### EXERCISE BRIEF
Return every entry below exactly as written, minus the pictures.

### EXERCISE INPUTS

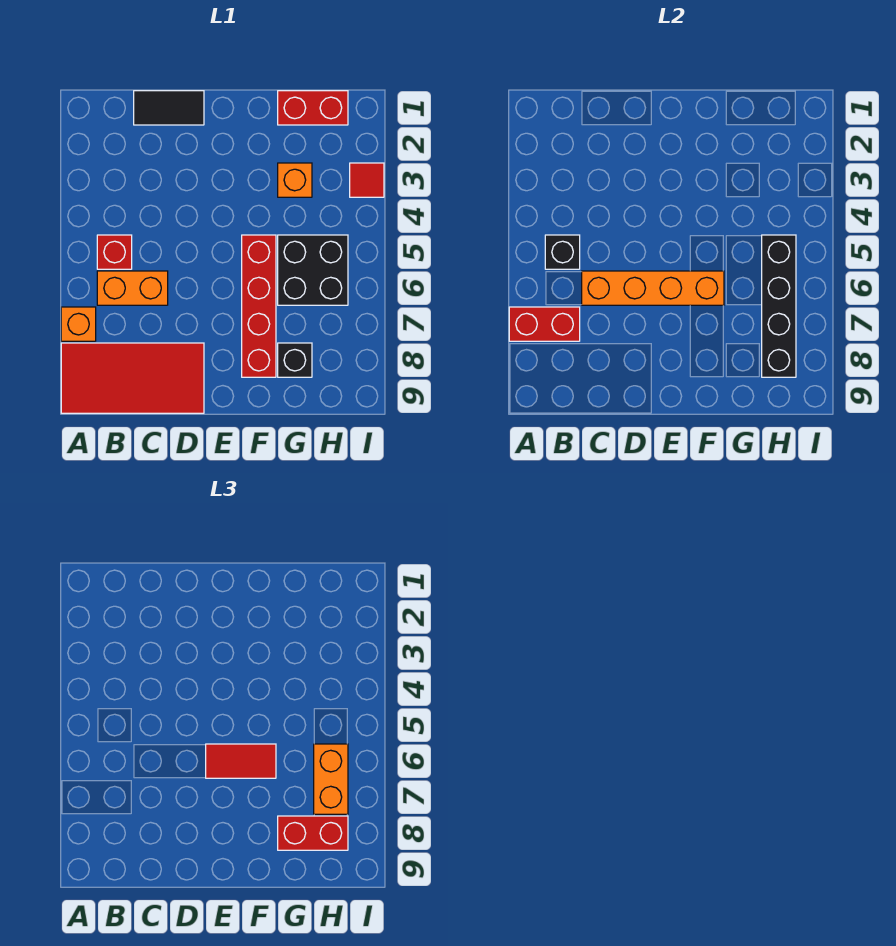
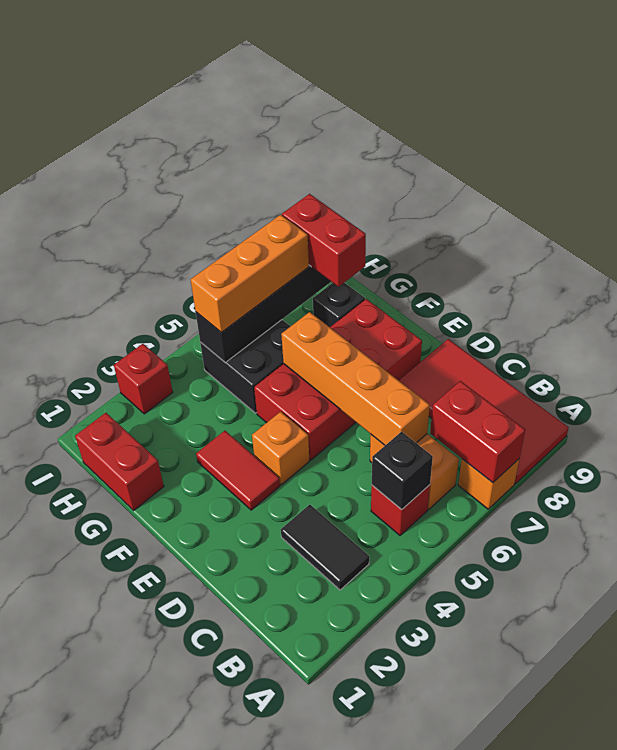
black tile C1:D1 level 1 -> black tile B3:C3 level 1
red tile E6:F6 level 3 -> red tile E3:F3 level 1
red brick F5:F8 level 1 -> red brick E5:F8 level 1
orange brick G3 level 1 -> orange brick E4 level 1
orange brick H6:H7 level 3 -> orange brick H5:H7 level 3
red tile I3 level 1 -> red brick I3 level 1

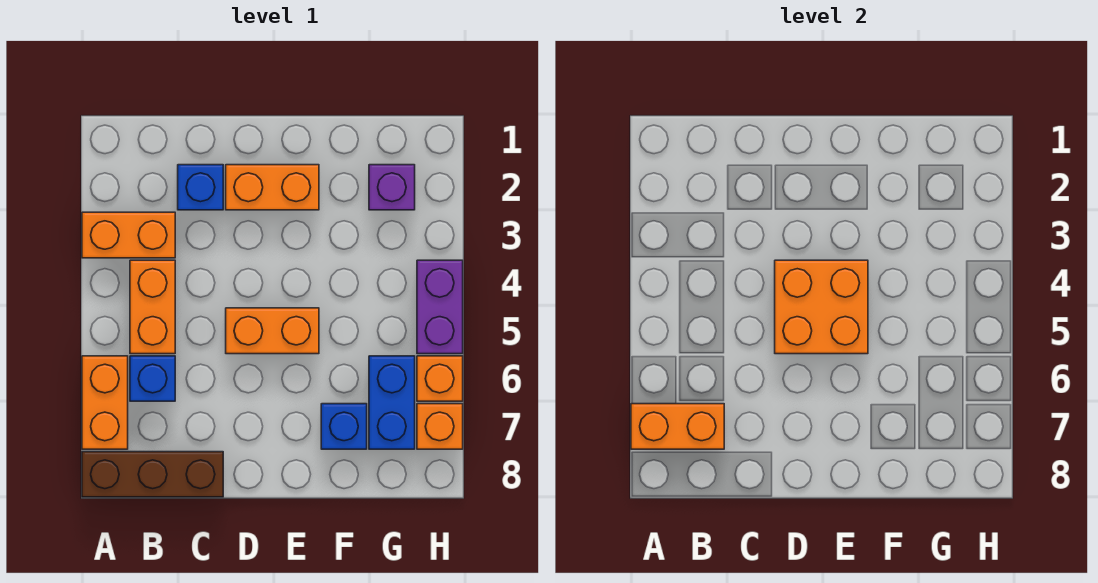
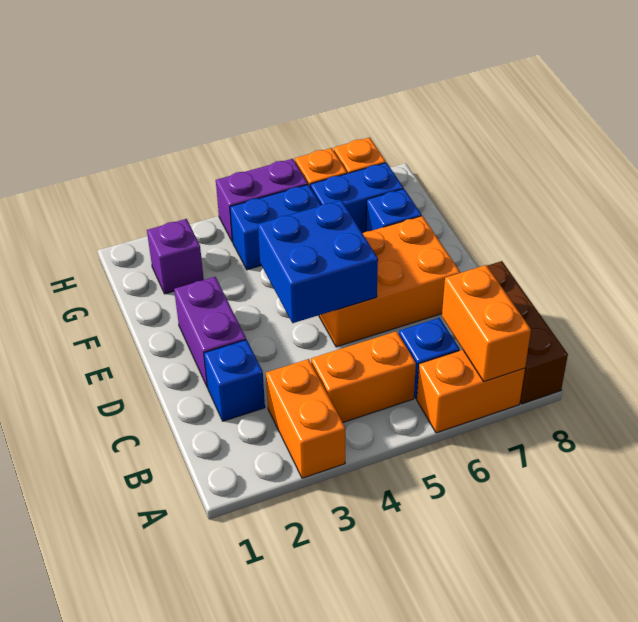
orange brick D2:E2 level 1 -> purple brick D2:E2 level 1
orange brick D4:E5 level 2 -> blue brick D4:E5 level 2
orange brick D5:E5 level 1 -> orange brick D5:E7 level 1
none -> blue brick G4:G5 level 1

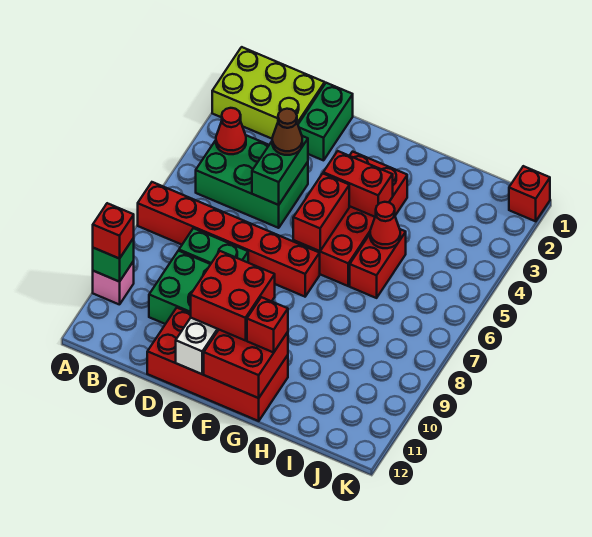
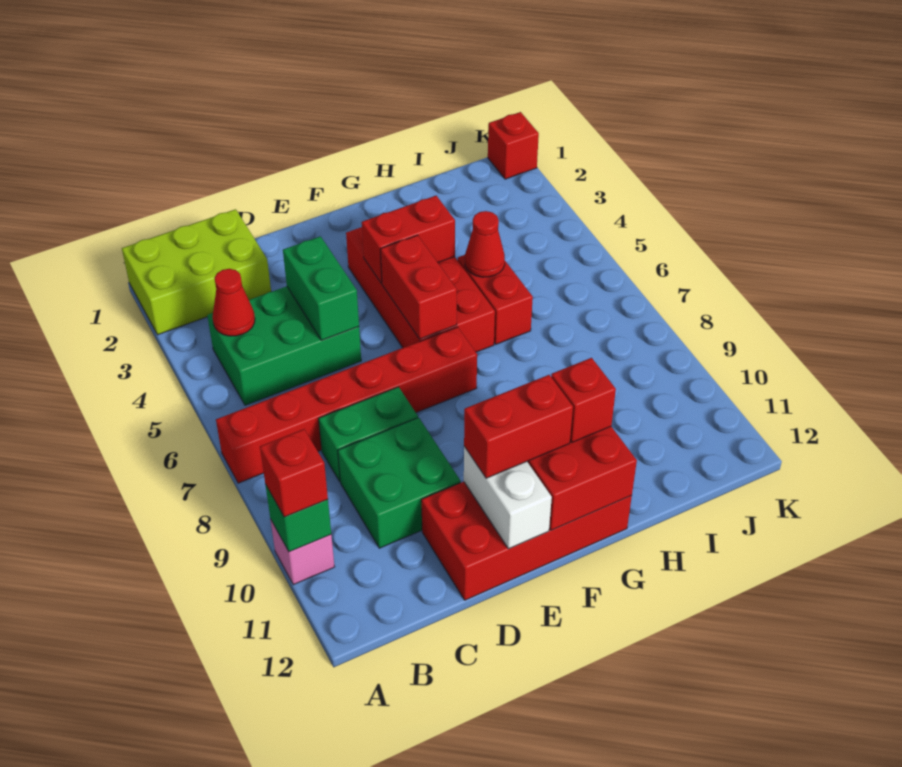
green brick D1:D2 level 1 -> none
brown cone D4 level 3 -> none
red brick E10:F11 level 3 -> red brick E11:F11 level 3

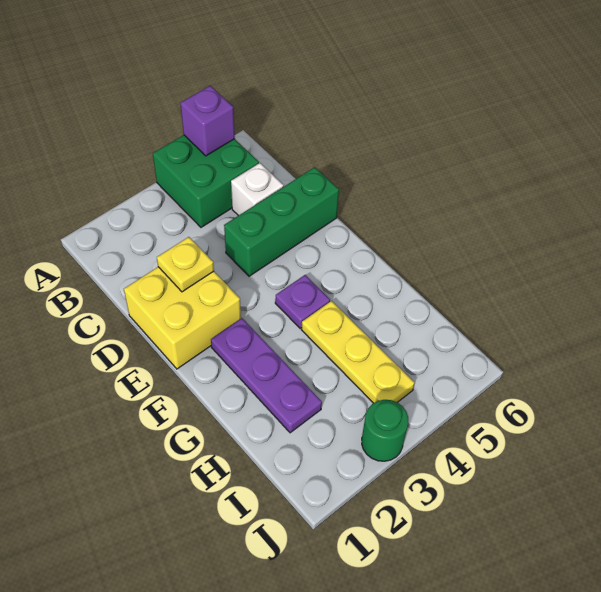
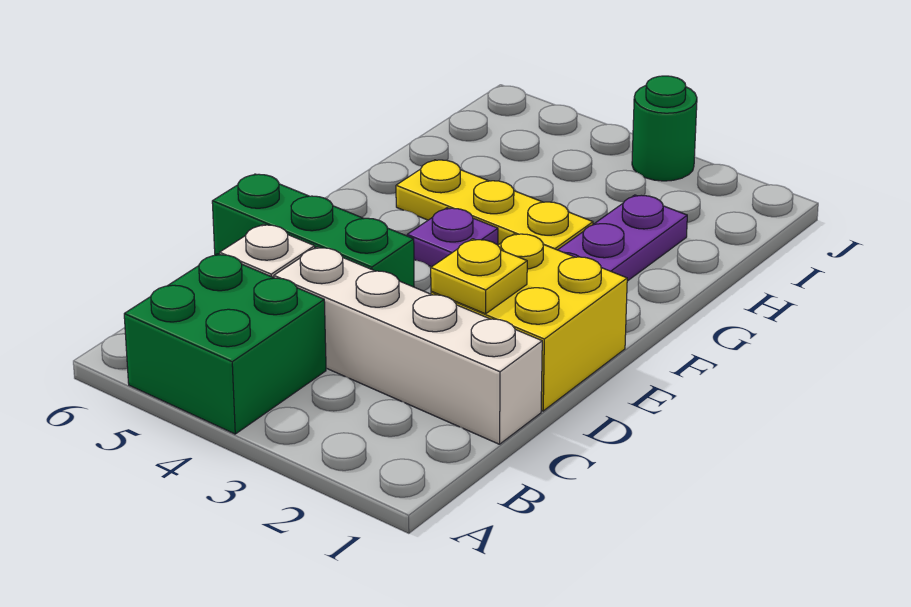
purple brick A5 level 2 -> none
none -> white brick C1:C4 level 1
yellow plate G4:I4 level 1 -> yellow plate G3:G5 level 1

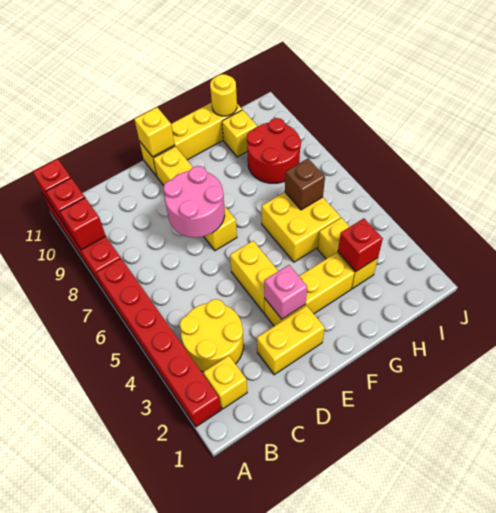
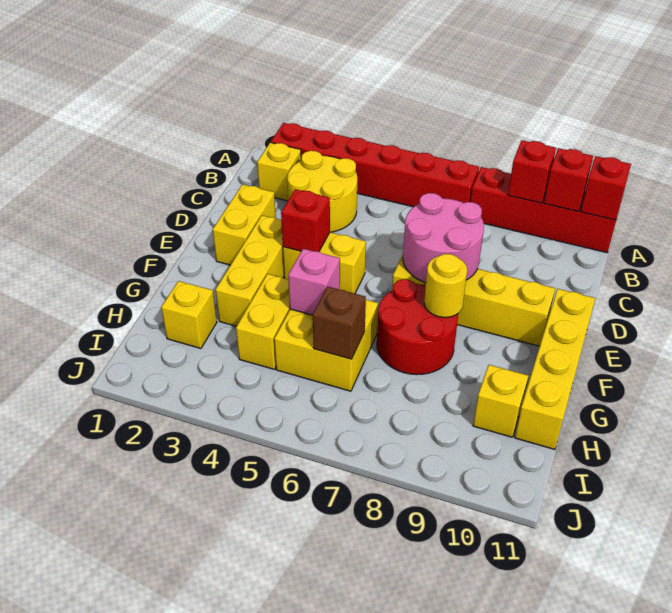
pink brick E3 level 2 -> pink brick G5 level 2
yellow brick E11 level 2 -> yellow brick H2 level 1
yellow brick H3:H4 level 1 -> yellow brick G4:H4 level 1
red brick H3 level 2 -> red brick E4 level 2
red round brick H8:I9 level 1 -> red round brick F7:G8 level 1
yellow round brick H11 level 2 -> yellow round brick F8 level 2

### RESULT
black tile C1:D1 level 1 -> black tile B3:C3 level 1
red tile E6:F6 level 3 -> red tile E3:F3 level 1
red brick F5:F8 level 1 -> red brick E5:F8 level 1
orange brick G3 level 1 -> orange brick E4 level 1
orange brick H6:H7 level 3 -> orange brick H5:H7 level 3
red tile I3 level 1 -> red brick I3 level 1

orange brick D2:E2 level 1 -> purple brick D2:E2 level 1
orange brick D4:E5 level 2 -> blue brick D4:E5 level 2
orange brick D5:E5 level 1 -> orange brick D5:E7 level 1
none -> blue brick G4:G5 level 1

green brick D1:D2 level 1 -> none
brown cone D4 level 3 -> none
red brick E10:F11 level 3 -> red brick E11:F11 level 3

purple brick A5 level 2 -> none
none -> white brick C1:C4 level 1
yellow plate G4:I4 level 1 -> yellow plate G3:G5 level 1

pink brick E3 level 2 -> pink brick G5 level 2
yellow brick E11 level 2 -> yellow brick H2 level 1
yellow brick H3:H4 level 1 -> yellow brick G4:H4 level 1
red brick H3 level 2 -> red brick E4 level 2
red round brick H8:I9 level 1 -> red round brick F7:G8 level 1
yellow round brick H11 level 2 -> yellow round brick F8 level 2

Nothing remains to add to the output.